* **ABOUT THIS EXERCISE**
Once you reach the line containing "after: BLACK CYLINDER" in the entries below, write out that line and each one after it down to the line containing "after: BROWN FISH", exactly and with nothing added.

[[ MATERIAL SUPPLIED open ]]

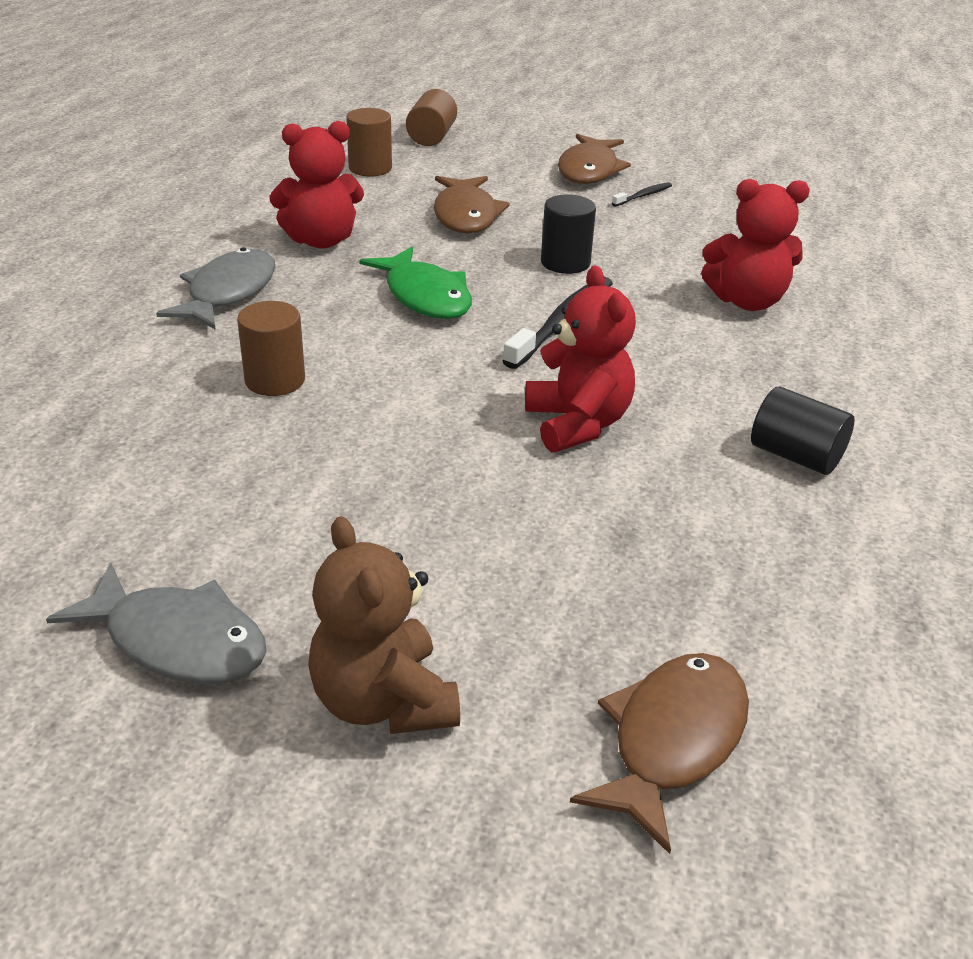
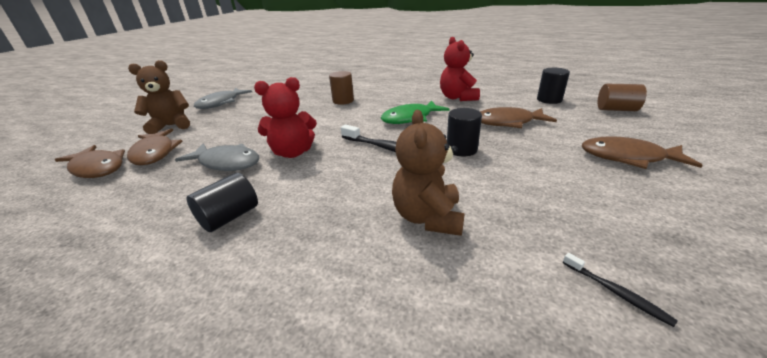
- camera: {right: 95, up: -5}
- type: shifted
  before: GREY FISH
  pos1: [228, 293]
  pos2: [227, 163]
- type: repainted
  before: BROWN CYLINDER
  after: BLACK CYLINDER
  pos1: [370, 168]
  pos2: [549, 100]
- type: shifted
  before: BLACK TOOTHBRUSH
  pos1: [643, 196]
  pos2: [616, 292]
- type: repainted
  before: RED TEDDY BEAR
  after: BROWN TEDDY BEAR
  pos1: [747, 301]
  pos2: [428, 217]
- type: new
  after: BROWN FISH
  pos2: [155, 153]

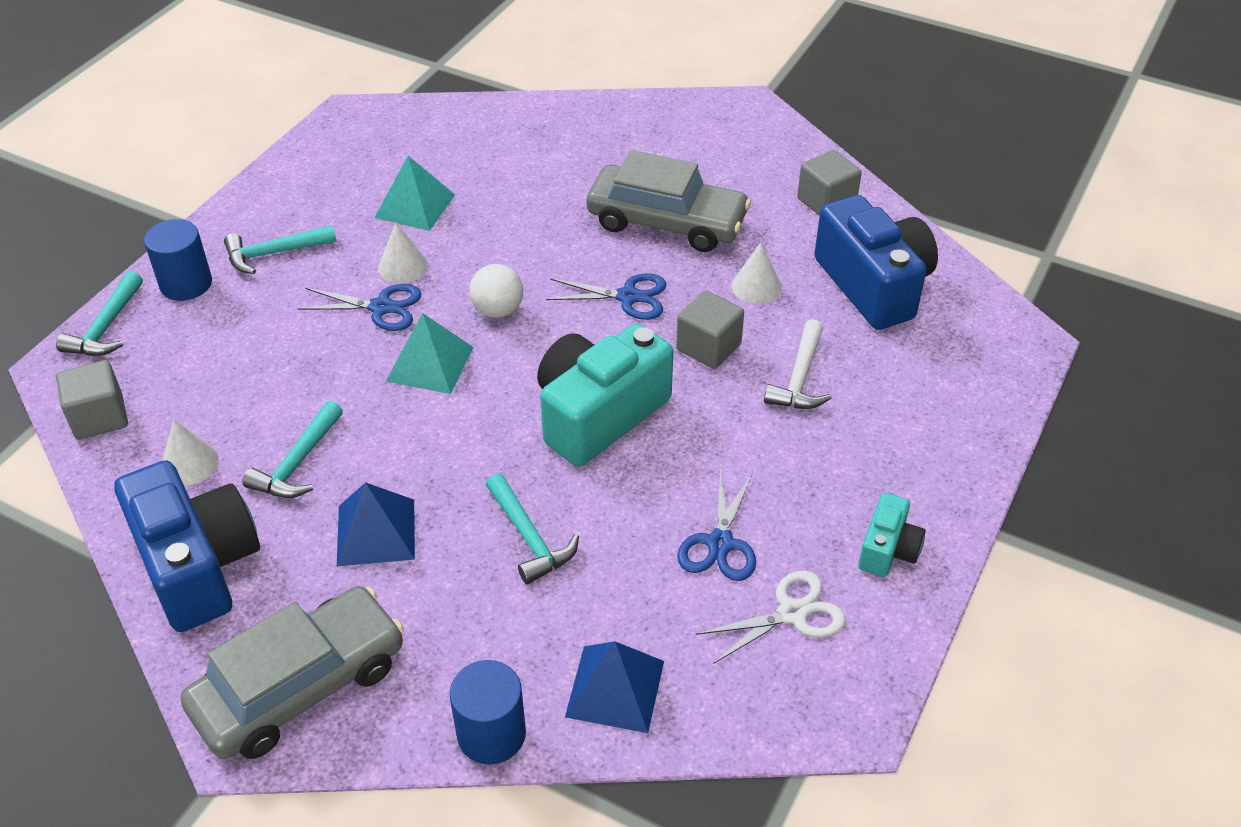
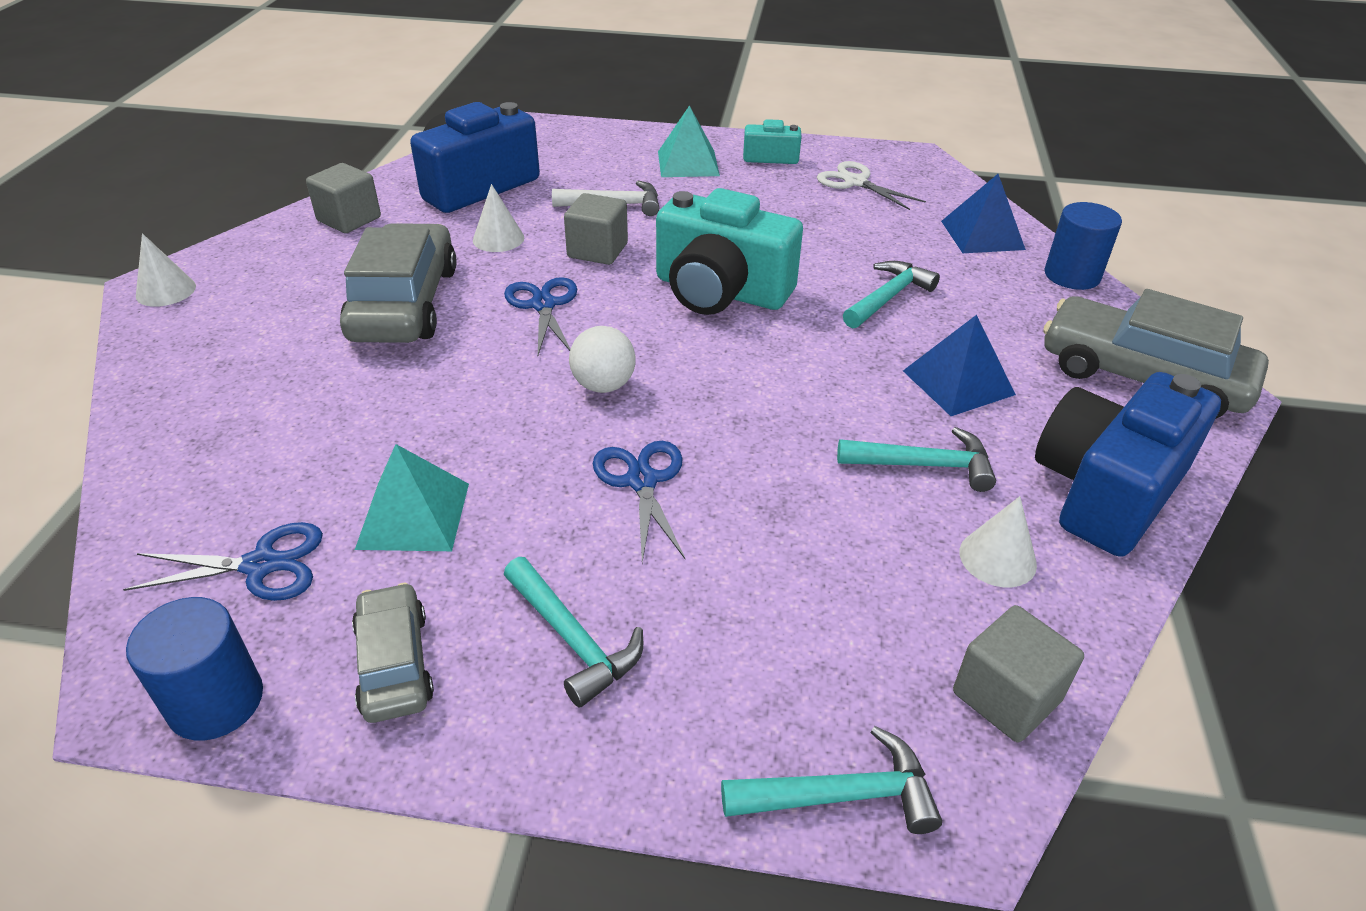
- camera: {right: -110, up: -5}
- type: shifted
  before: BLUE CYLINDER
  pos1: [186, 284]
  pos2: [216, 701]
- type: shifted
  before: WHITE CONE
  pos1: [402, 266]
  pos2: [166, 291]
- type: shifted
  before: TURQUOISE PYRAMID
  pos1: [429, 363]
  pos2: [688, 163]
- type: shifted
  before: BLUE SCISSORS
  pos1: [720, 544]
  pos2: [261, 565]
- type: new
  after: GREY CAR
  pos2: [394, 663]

[[ MATERIAL SUPPLIED closed ]]
[[ MATERIAL SUPPLIED open ]]

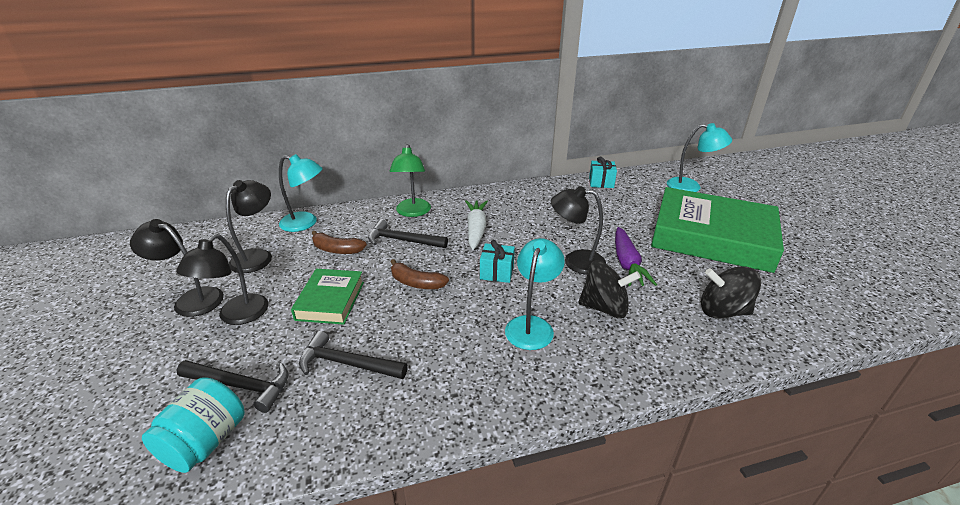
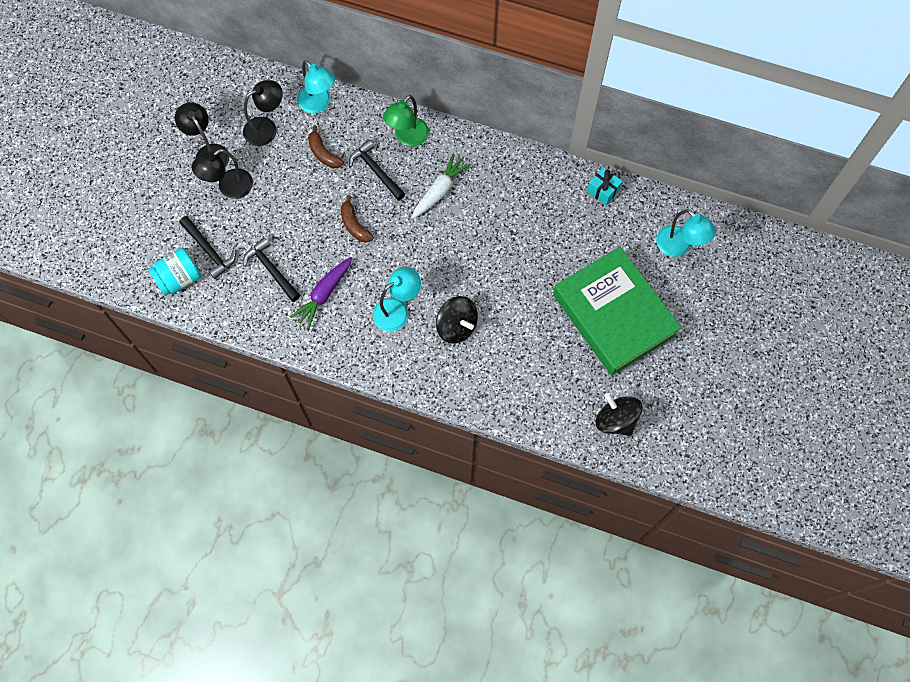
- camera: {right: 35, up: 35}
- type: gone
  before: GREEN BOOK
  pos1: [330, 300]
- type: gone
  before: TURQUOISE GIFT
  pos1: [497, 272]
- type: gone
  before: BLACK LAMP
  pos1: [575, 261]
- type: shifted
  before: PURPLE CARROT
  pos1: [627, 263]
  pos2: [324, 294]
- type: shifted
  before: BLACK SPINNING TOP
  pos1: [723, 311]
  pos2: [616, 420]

[[ MATERIAL SUPPLIED closed ]]

* **THE ANSWER**
  after: BLACK CYLINDER
  pos1: [370, 168]
  pos2: [549, 100]
- type: shifted
  before: BLACK TOOTHBRUSH
  pos1: [643, 196]
  pos2: [616, 292]
- type: repainted
  before: RED TEDDY BEAR
  after: BROWN TEDDY BEAR
  pos1: [747, 301]
  pos2: [428, 217]
- type: new
  after: BROWN FISH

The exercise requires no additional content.